-- Opening Marker --
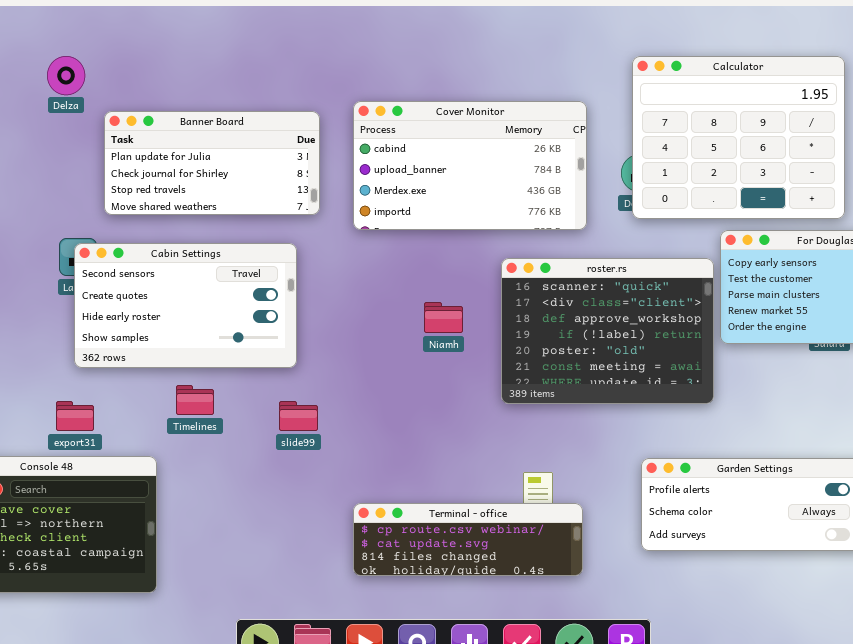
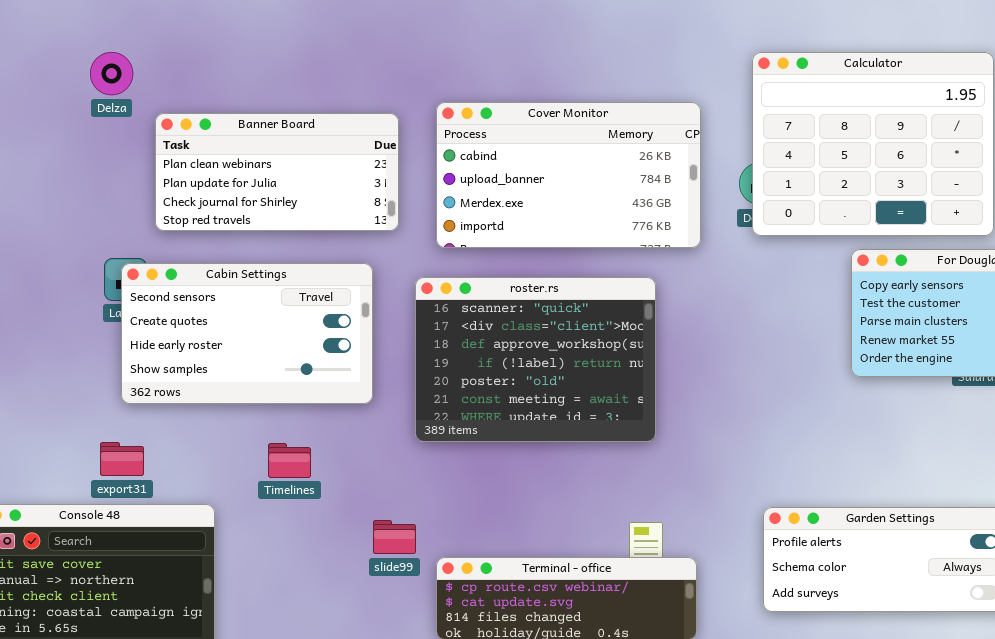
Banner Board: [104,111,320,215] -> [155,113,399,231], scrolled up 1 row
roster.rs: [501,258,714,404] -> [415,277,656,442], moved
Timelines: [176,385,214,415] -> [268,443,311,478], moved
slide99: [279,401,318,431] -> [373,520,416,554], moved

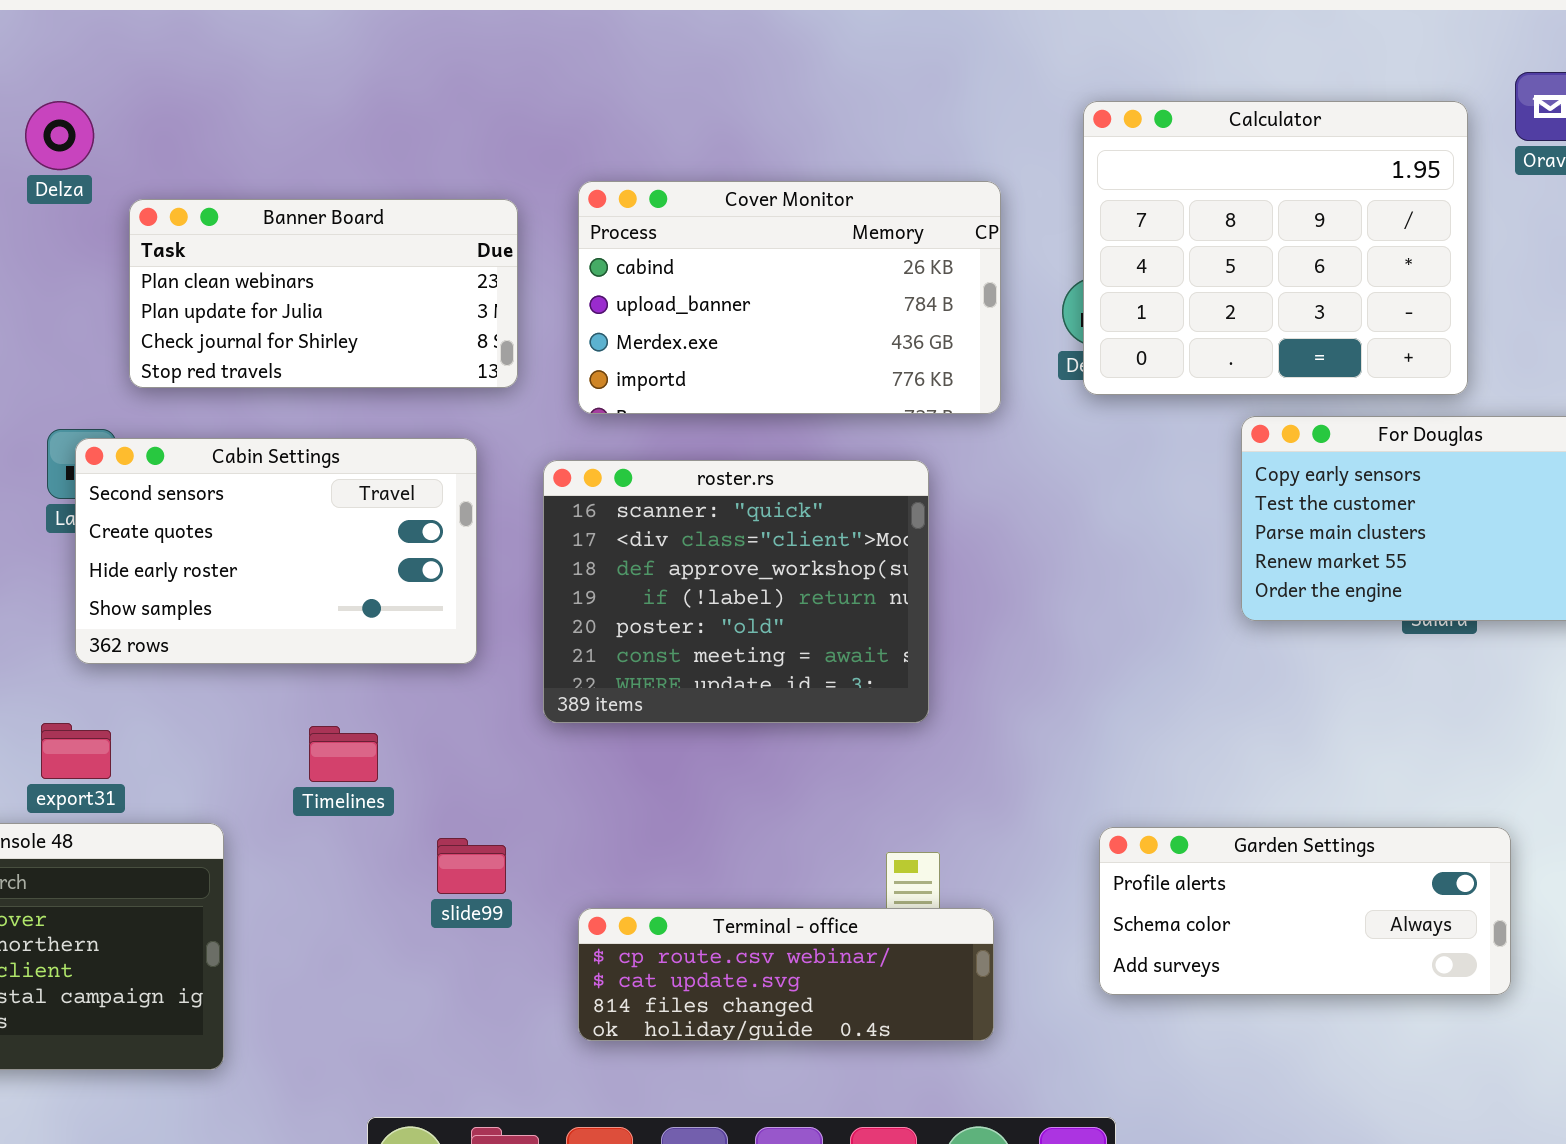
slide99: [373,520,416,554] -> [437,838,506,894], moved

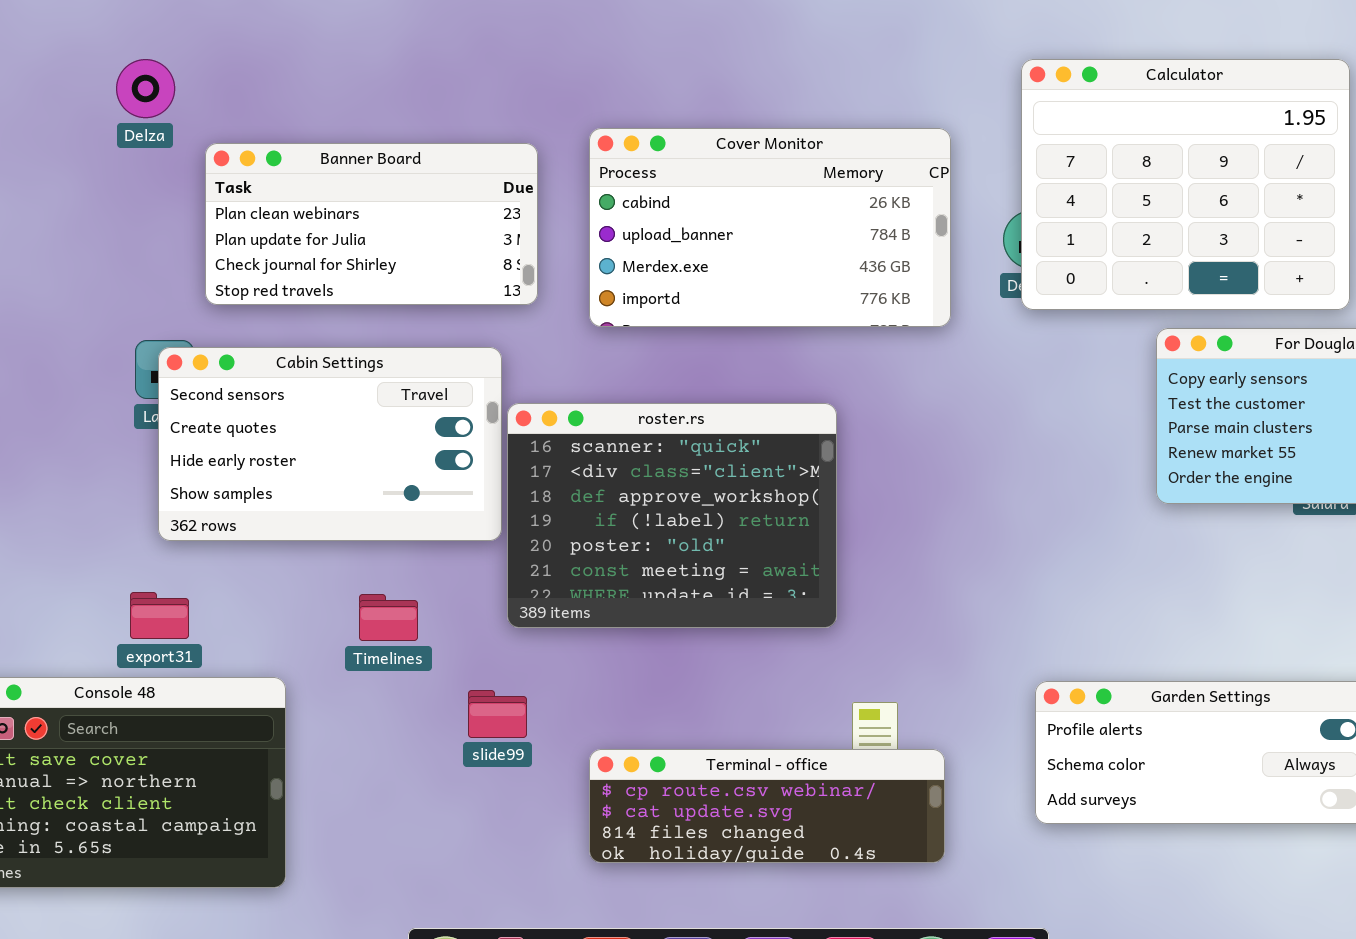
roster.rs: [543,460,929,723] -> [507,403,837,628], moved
-- Closing Marker --
Reproduce every entry exactly, but omit each picture.

Banner Board: [104,111,320,215] -> [155,113,399,231], scrolled up 1 row
roster.rs: [501,258,714,404] -> [415,277,656,442], moved
Timelines: [176,385,214,415] -> [268,443,311,478], moved
slide99: [279,401,318,431] -> [373,520,416,554], moved

slide99: [373,520,416,554] -> [437,838,506,894], moved

roster.rs: [543,460,929,723] -> [507,403,837,628], moved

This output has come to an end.